What the task requires: Some of the lines below need repeating. Reproduce exactly those between the lines holding "red cone: [388,296,444,367]" and "yellow cone: [345,87,393,155]", inclusive.
━━━ Input data
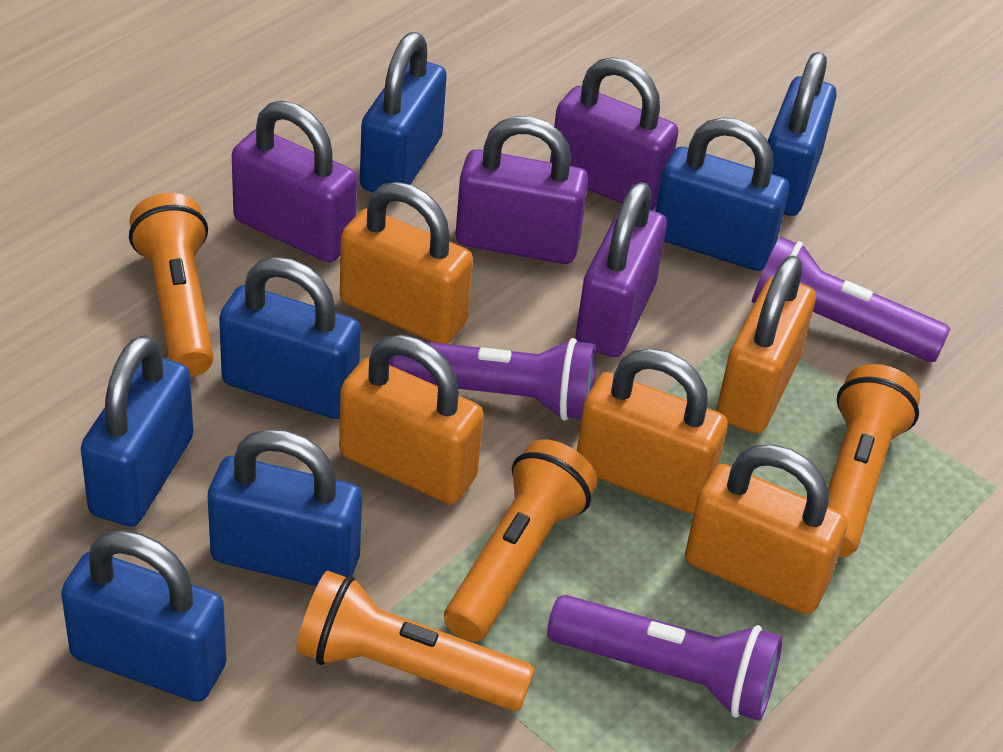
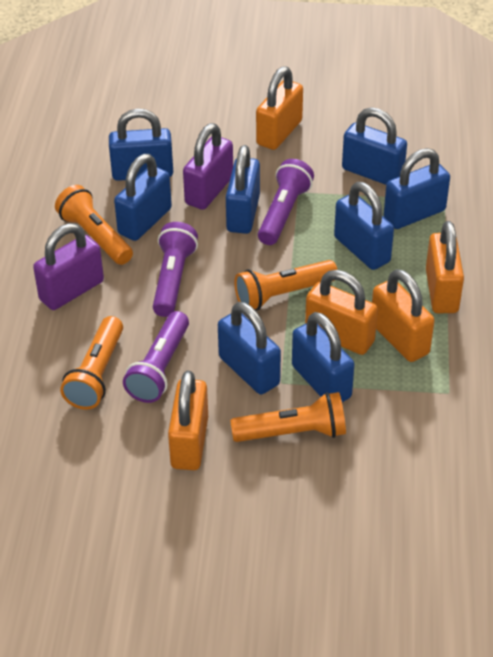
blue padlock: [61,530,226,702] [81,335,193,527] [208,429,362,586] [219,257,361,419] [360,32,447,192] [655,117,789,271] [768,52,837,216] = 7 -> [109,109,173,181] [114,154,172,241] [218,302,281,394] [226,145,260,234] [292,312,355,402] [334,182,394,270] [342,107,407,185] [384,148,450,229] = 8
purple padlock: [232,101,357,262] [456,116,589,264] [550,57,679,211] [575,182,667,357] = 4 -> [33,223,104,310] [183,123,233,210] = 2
━━━━━━
━━━ Input data
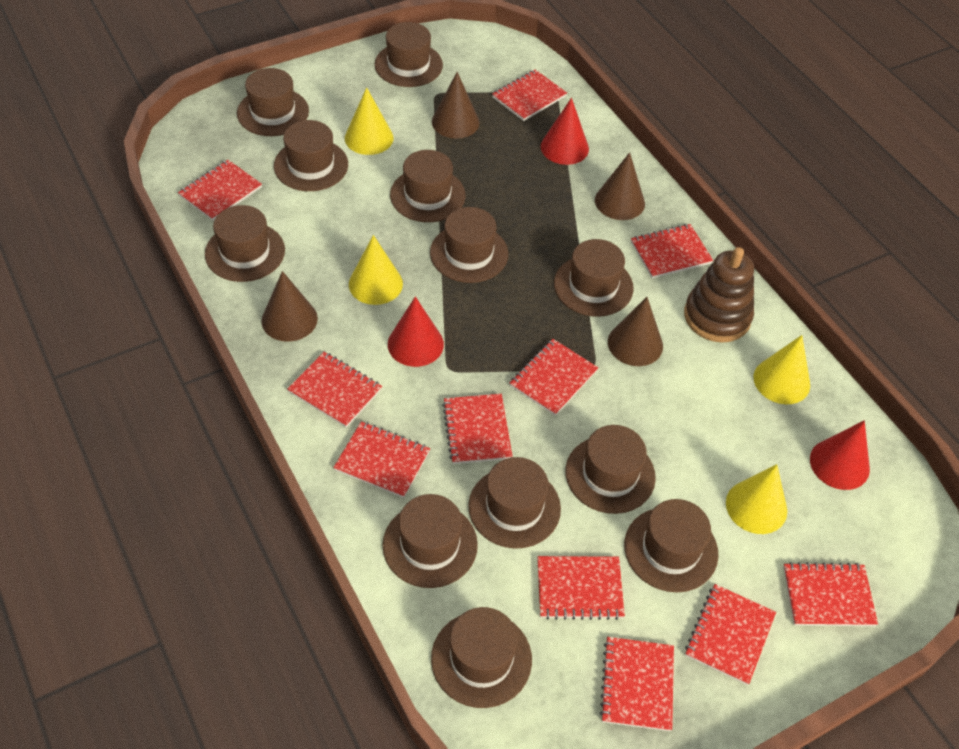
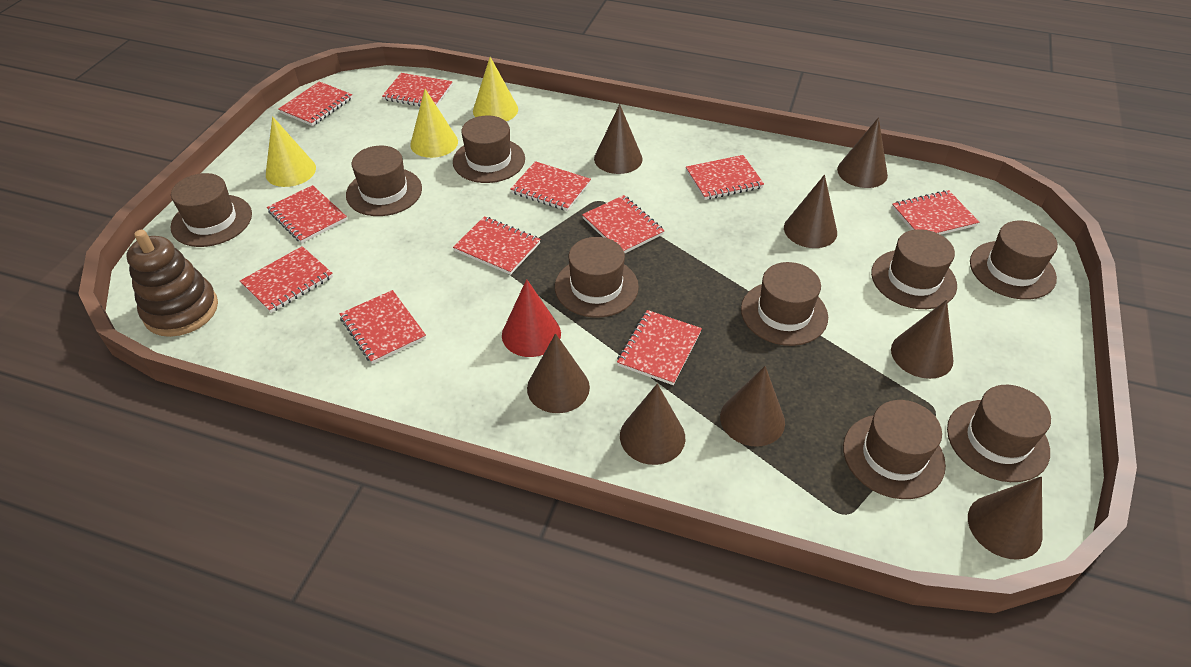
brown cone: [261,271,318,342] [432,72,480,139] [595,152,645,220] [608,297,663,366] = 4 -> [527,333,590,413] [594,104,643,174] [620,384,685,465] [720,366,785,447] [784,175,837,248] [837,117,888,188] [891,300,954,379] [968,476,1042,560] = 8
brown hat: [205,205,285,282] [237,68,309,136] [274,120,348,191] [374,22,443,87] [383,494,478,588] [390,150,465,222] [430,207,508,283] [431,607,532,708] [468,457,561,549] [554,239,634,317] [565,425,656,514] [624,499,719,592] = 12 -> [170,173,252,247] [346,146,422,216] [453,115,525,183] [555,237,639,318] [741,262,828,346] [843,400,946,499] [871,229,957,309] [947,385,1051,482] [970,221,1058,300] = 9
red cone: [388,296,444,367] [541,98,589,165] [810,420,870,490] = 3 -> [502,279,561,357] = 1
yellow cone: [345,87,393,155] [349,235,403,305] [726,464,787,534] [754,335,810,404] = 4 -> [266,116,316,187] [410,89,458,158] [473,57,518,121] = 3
━━━━━━
━━━ Input data
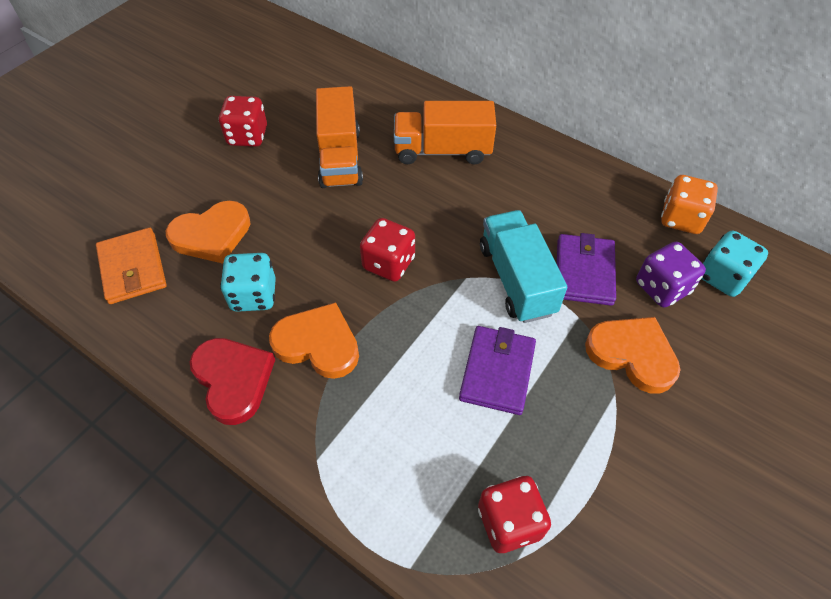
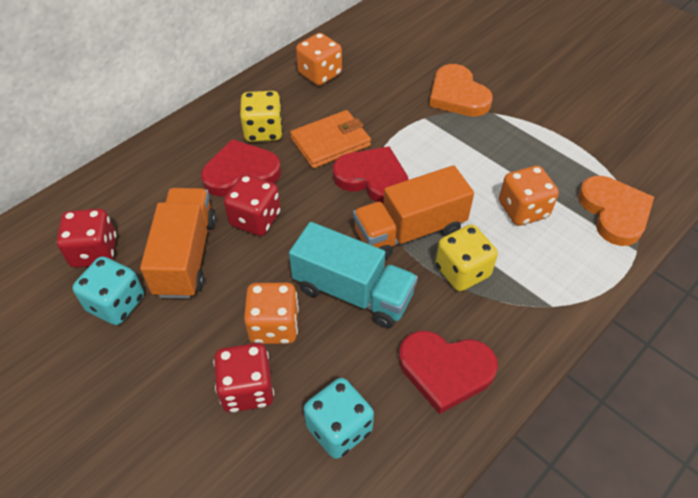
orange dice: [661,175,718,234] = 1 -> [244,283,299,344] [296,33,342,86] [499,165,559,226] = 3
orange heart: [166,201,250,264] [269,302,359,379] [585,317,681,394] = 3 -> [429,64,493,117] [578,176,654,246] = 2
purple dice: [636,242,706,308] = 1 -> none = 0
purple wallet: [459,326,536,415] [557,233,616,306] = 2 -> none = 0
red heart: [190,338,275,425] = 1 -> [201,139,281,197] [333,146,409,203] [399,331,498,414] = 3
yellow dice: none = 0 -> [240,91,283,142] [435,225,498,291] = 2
━━━━━━
Finished exercise:
red cone: [388,296,444,367] [541,98,589,165] [810,420,870,490] = 3 -> [502,279,561,357] = 1
yellow cone: [345,87,393,155] [349,235,403,305] [726,464,787,534] [754,335,810,404] = 4 -> [266,116,316,187] [410,89,458,158] [473,57,518,121] = 3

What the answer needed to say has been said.